→ PROBLEM TO SOLVE
Set down every line of the data, unchanged and complete.

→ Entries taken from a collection
== Segment start ==

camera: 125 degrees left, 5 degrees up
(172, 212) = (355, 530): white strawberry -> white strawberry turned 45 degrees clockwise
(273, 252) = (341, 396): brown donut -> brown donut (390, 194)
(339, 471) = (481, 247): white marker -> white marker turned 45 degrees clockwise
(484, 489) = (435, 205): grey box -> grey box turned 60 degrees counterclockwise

== Segment end ==

→ RESPONSE BELOW
camera: 125 degrees left, 5 degrees up
(172, 212) = (355, 530): white strawberry -> white strawberry turned 45 degrees clockwise
(273, 252) = (341, 396): brown donut -> brown donut (390, 194)
(339, 471) = (481, 247): white marker -> white marker turned 45 degrees clockwise
(484, 489) = (435, 205): grey box -> grey box turned 60 degrees counterclockwise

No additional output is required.